[[ DATA SUPPLIED open ]]

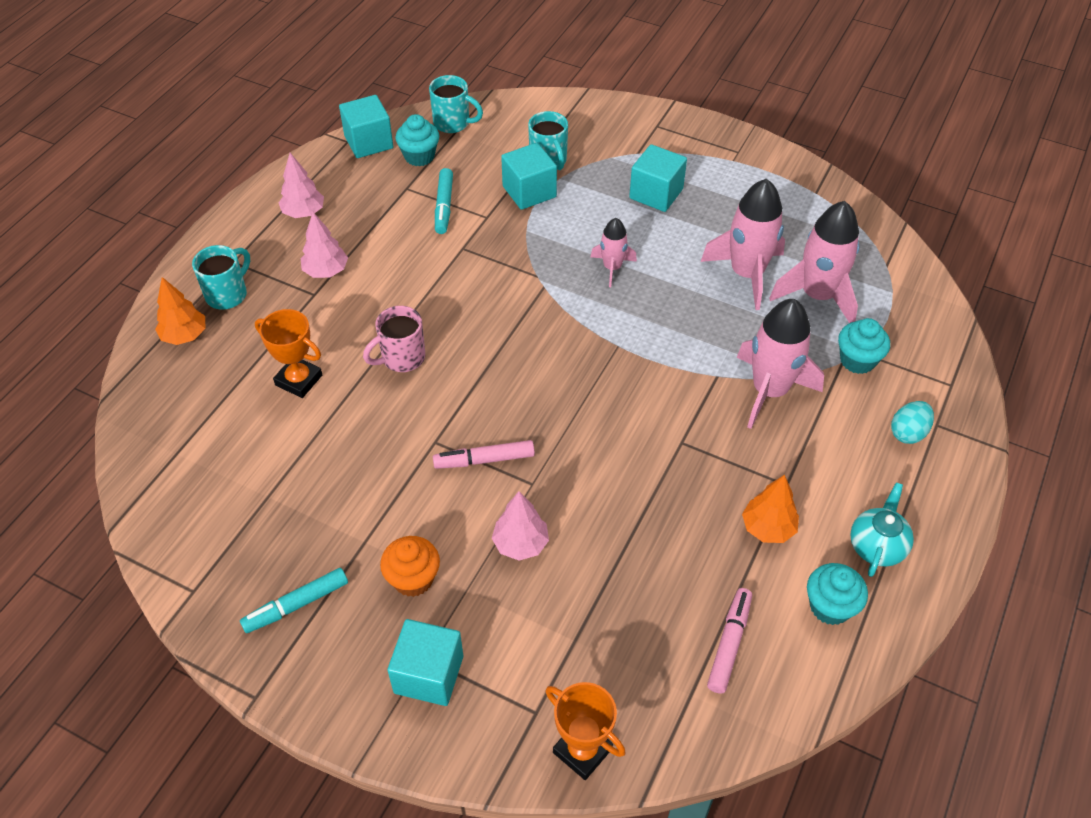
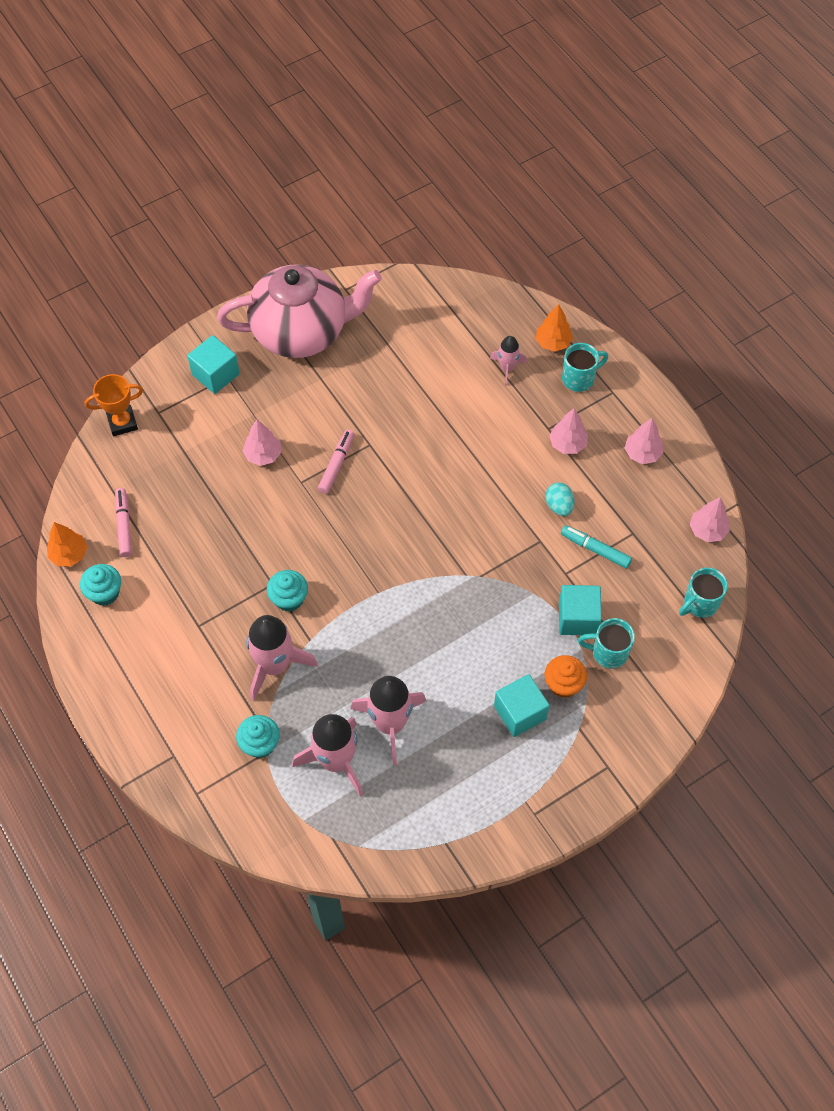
camera: 120 degrees right, 10 degrees up
(228, 294) = (579, 378): turquoise mug -> turquoise mug turned 90 degrees counterclockwise
(296, 605) = (302, 332): turquoise marker -> pink teapot
(299, 380) = (471, 391): orange trophy -> none
(369, 142) = (707, 530): turquoise cube -> pink tree
(401, 358) = (453, 455): pink mug -> none
(413, 579) = (279, 391): orange cupcake -> orange cupcake (563, 684)
(419, 156) = (668, 559): turquoise cupcake -> turquoise cupcake (289, 599)
(612, 268) = (456, 631): pink rocket -> pink rocket (507, 368)
(729, 644) = (124, 525): pink marker -> pink marker turned 150 degrees counterclockwise
(768, 528) = (177, 593): orange tree -> orange tree (69, 554)
(876, 546) = (120, 647): turquoise teapot -> none
(908, 433) = (181, 731): turquoise egg -> turquoise egg (559, 506)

[[ DATA SUPPLIED closed ]]

WHAT IS REQUIRED –
Your answer is a single number: how many lines in the listing above hold "teapot"?

SOLUTION –
2